» EXERCISE AIM:
For the entries that appear below, write out the exact text and omit the pictures.
(DATA EXCERPTS begins)
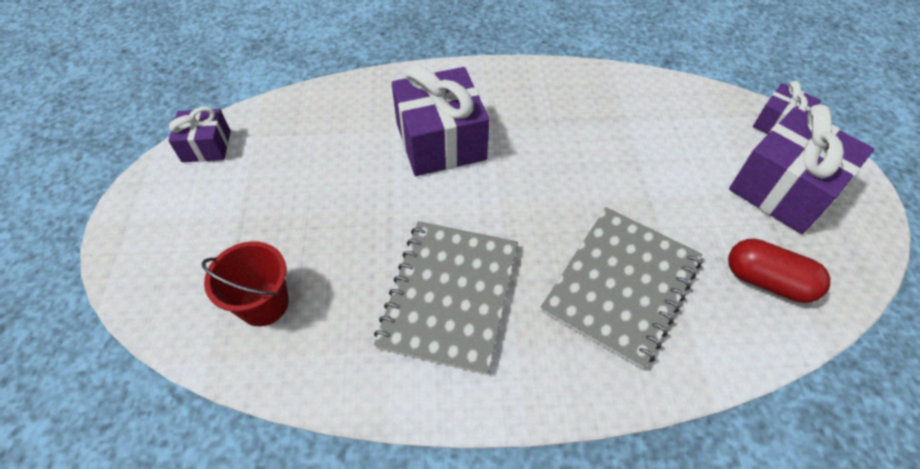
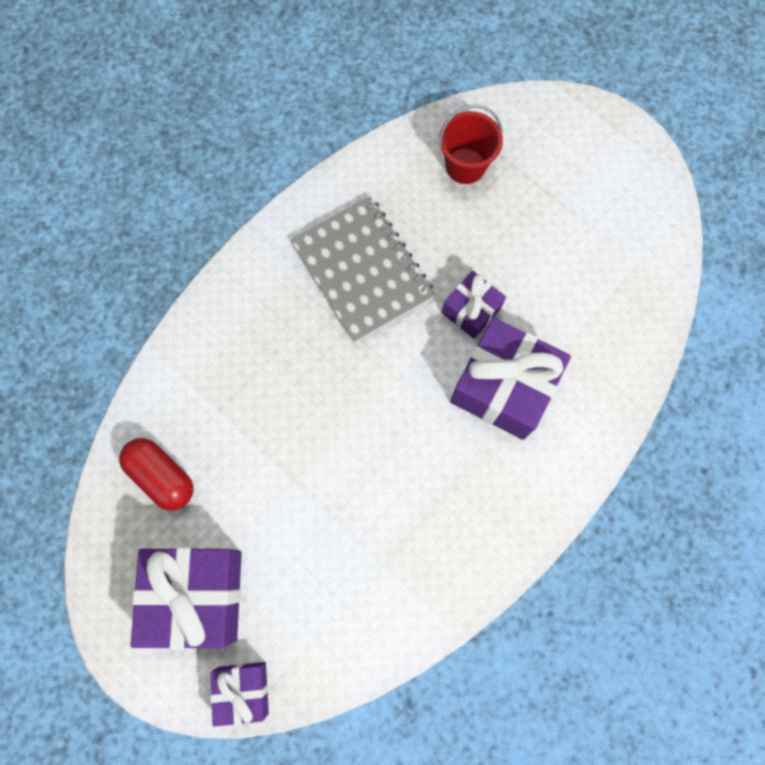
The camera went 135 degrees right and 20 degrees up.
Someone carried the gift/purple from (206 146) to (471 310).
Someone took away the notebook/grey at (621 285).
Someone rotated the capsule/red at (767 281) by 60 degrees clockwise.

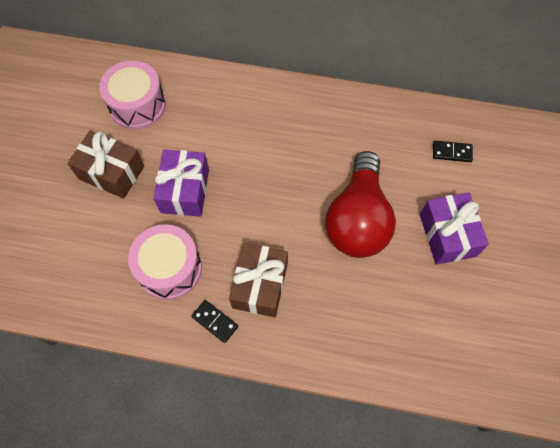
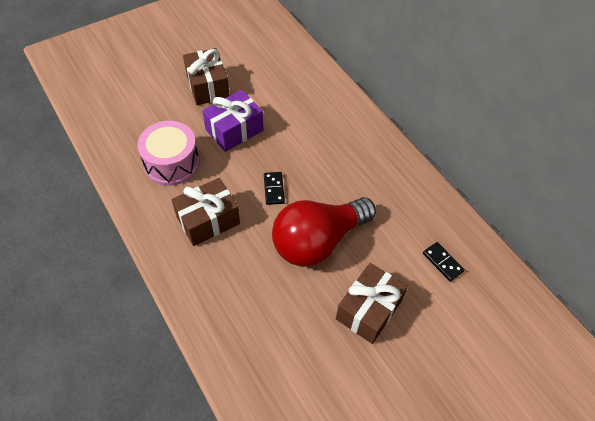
The camera went 45 degrees right and 10 degrees down.
Someone took away the drum/pink at (137 105).
Someone carried the domino/black from (215 322) to (273 189).
Someone repainted the gift/purple at (447 235), which became the gift/brown at (368 310).

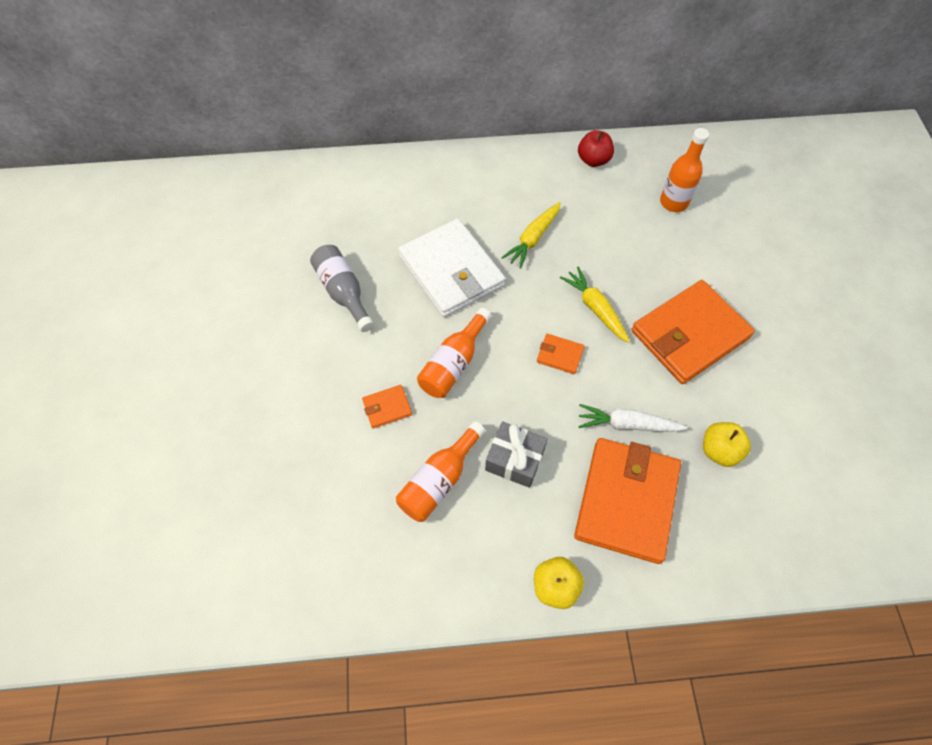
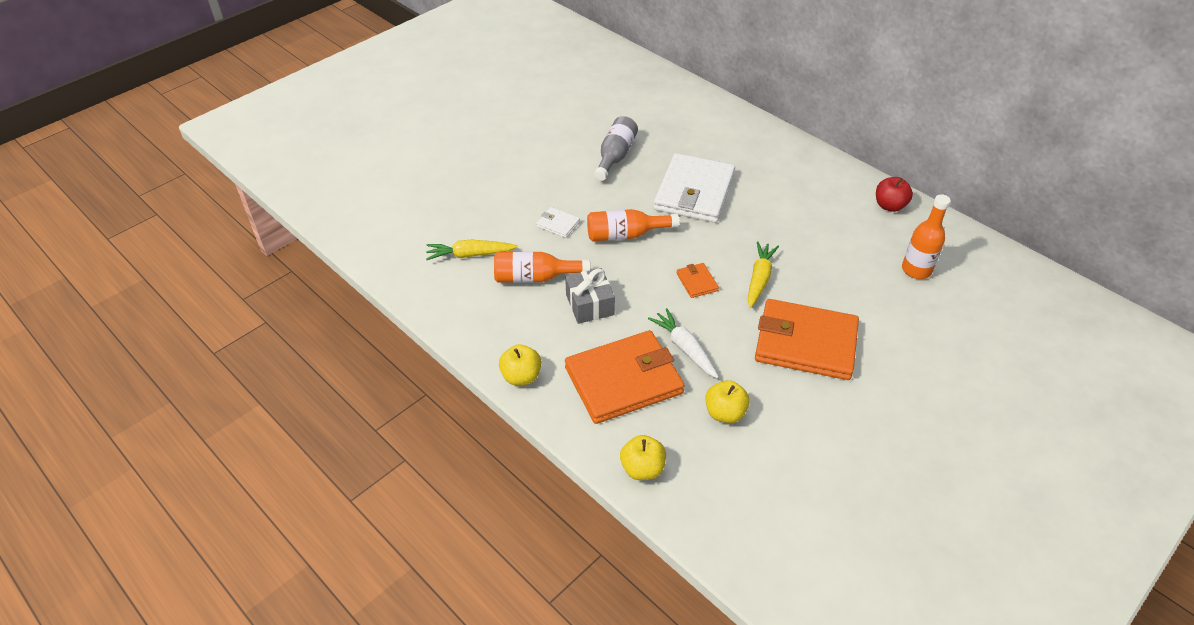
The camera went 50 degrees right and 15 degrees down.
Someone repainted the wallet/orange at (387 407), which became the wallet/white at (558 224).
Someone carried the carrot/yellow from (533 239) to (470 255).
Someone put down the apple/yellow at (642 469).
(DATA EXCERPTS ends)
» EXERCISE SOLUTION:
The camera went 135 degrees right and 20 degrees up.
Someone carried the gift/purple from (206 146) to (471 310).
Someone took away the notebook/grey at (621 285).
Someone rotated the capsule/red at (767 281) by 60 degrees clockwise.

The camera went 45 degrees right and 10 degrees down.
Someone took away the drum/pink at (137 105).
Someone carried the domino/black from (215 322) to (273 189).
Someone repainted the gift/purple at (447 235), which became the gift/brown at (368 310).

The camera went 50 degrees right and 15 degrees down.
Someone repainted the wallet/orange at (387 407), which became the wallet/white at (558 224).
Someone carried the carrot/yellow from (533 239) to (470 255).
Someone put down the apple/yellow at (642 469).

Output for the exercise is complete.